## TASK TO COMPLETE
Set down each line of the data below exactly as it stands, dropping the pictures.

## GIVEN INFORMATION
# # # # #
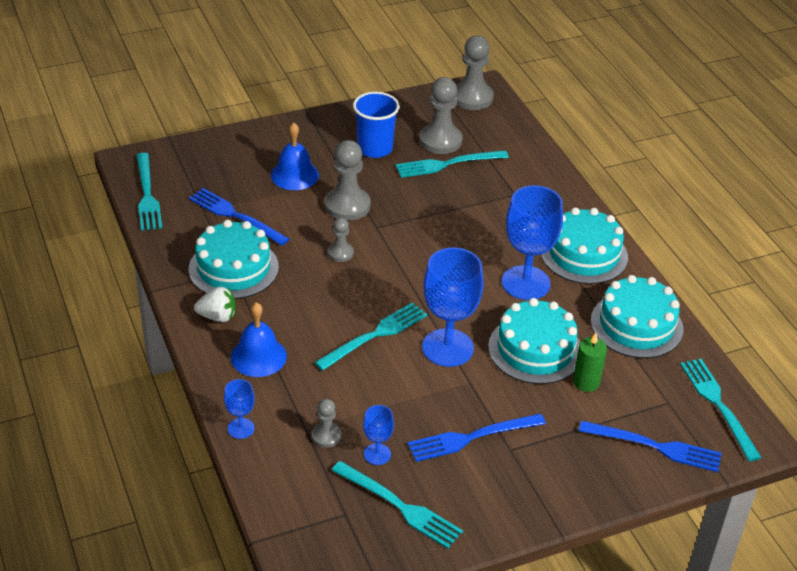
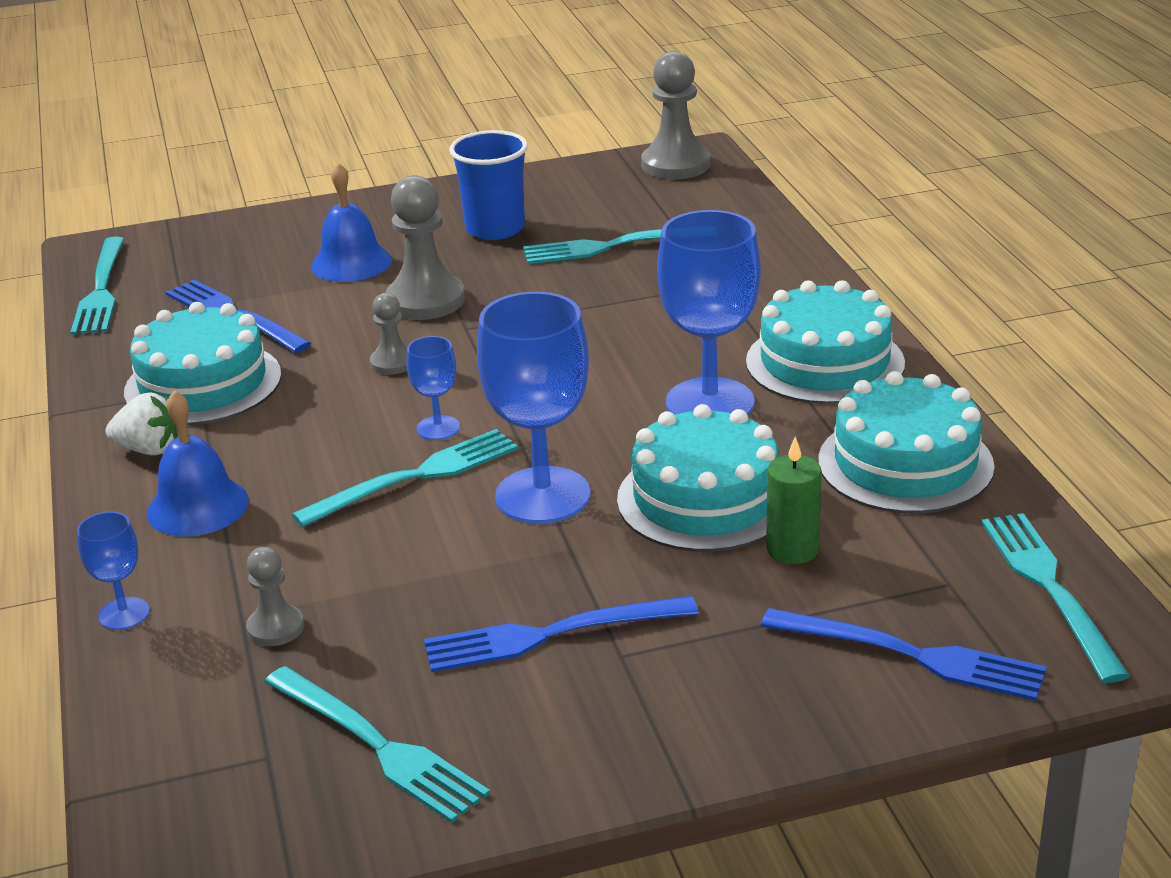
camera: 10 degrees right, 10 degrees down
(377, 454) = (361, 658): blue goblet -> blue goblet (438, 428)
(440, 141) = (608, 217): grey pawn -> none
# # # # #
## EXERCISE OUTPUT
camera: 10 degrees right, 10 degrees down
(377, 454) = (361, 658): blue goblet -> blue goblet (438, 428)
(440, 141) = (608, 217): grey pawn -> none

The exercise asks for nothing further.